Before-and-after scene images
····················

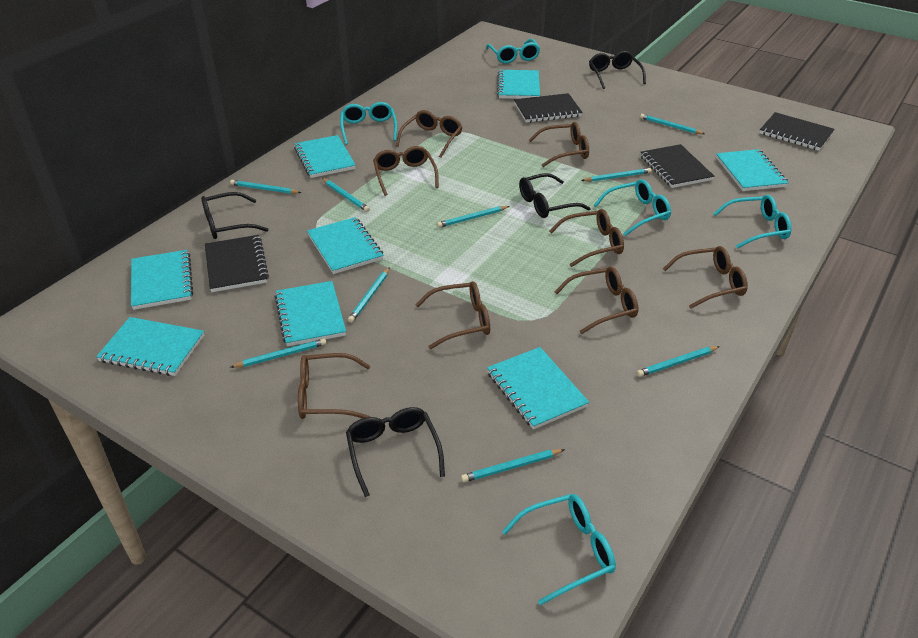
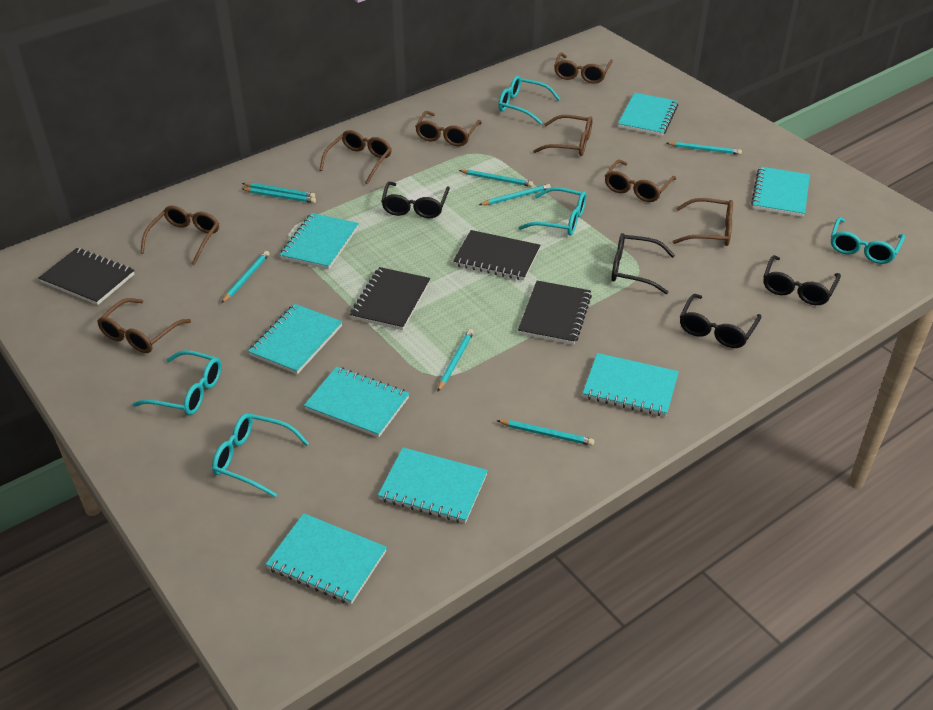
turquoise pencil: 9 -> 8

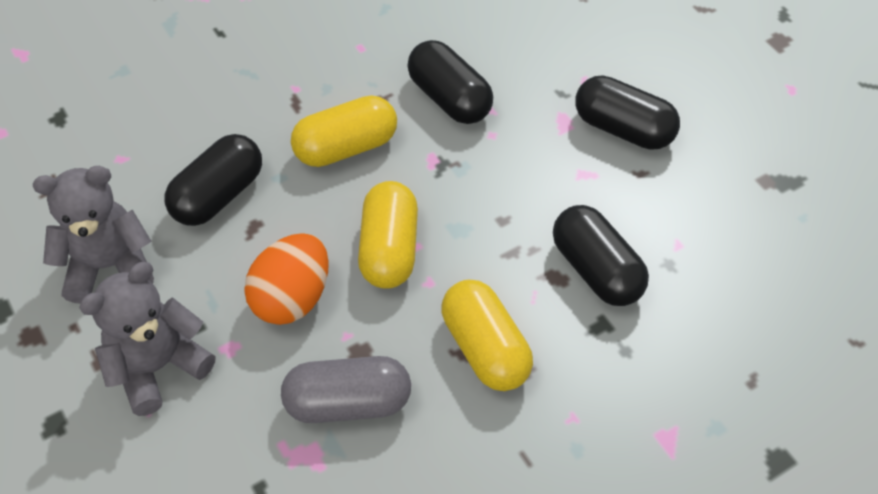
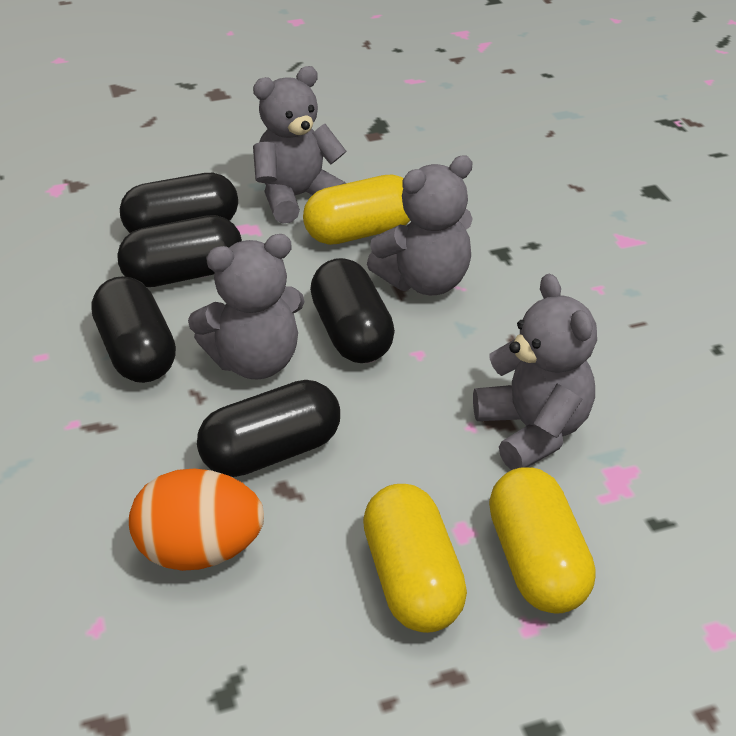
black capsule: 4 -> 5
grey capsule: 1 -> 0
grey teddy bear: 2 -> 4

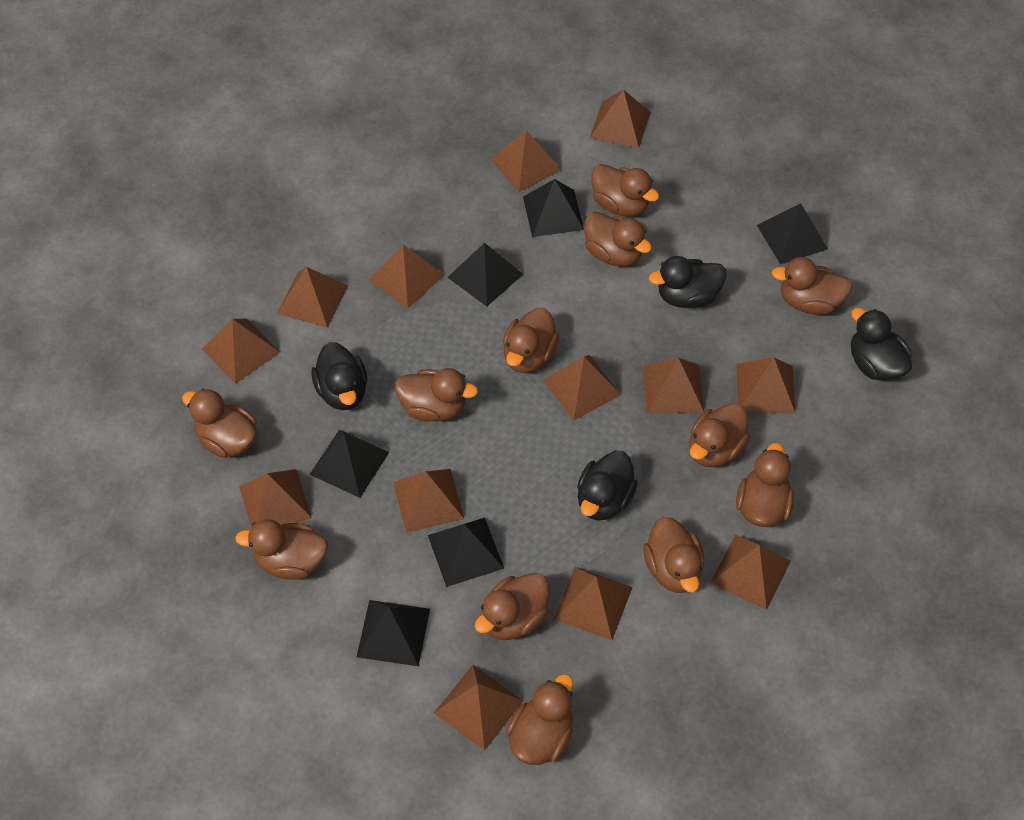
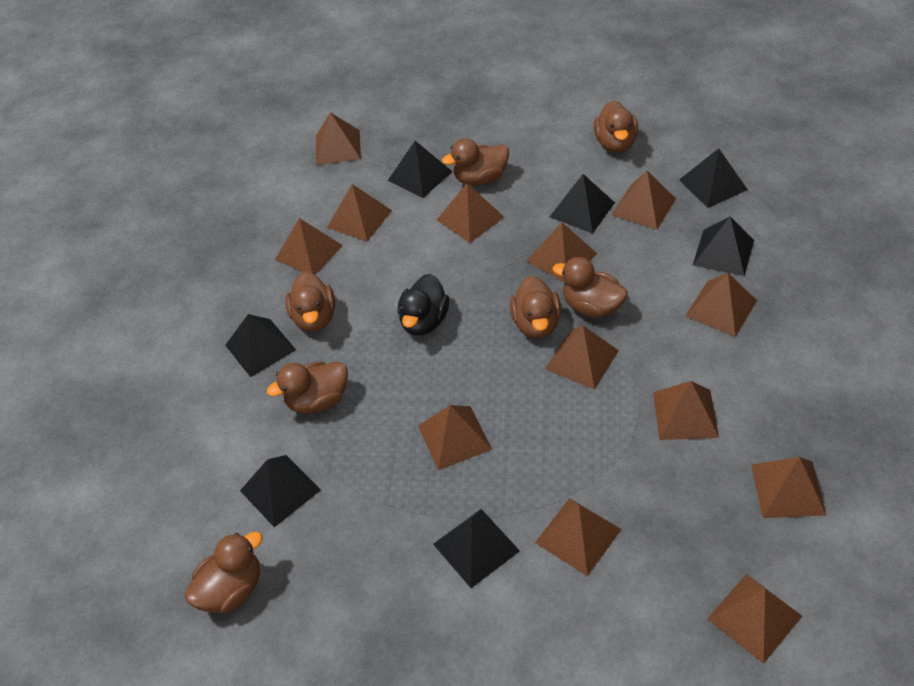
black duck: 4 -> 1
black pyramid: 6 -> 7
brown duck: 12 -> 7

····················

◆ Work task ◆
Lines with "black" in them are what the answer must contain; copy each from the records above.

◆ Solution to the exercise ◆
black capsule: 4 -> 5
black duck: 4 -> 1
black pyramid: 6 -> 7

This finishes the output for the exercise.